■ **Task to carry out**
Where does the string "brown" occur in the records below? Copy every line that holds it.

======== Given records ========

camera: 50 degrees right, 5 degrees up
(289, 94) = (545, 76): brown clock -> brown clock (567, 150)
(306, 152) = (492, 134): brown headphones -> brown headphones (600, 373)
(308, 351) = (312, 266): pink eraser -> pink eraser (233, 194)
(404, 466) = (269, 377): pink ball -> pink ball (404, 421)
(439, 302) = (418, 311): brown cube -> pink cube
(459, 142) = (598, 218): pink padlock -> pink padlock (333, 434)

========

■ **Exercise output**
(289, 94) = (545, 76): brown clock -> brown clock (567, 150)
(306, 152) = (492, 134): brown headphones -> brown headphones (600, 373)
(439, 302) = (418, 311): brown cube -> pink cube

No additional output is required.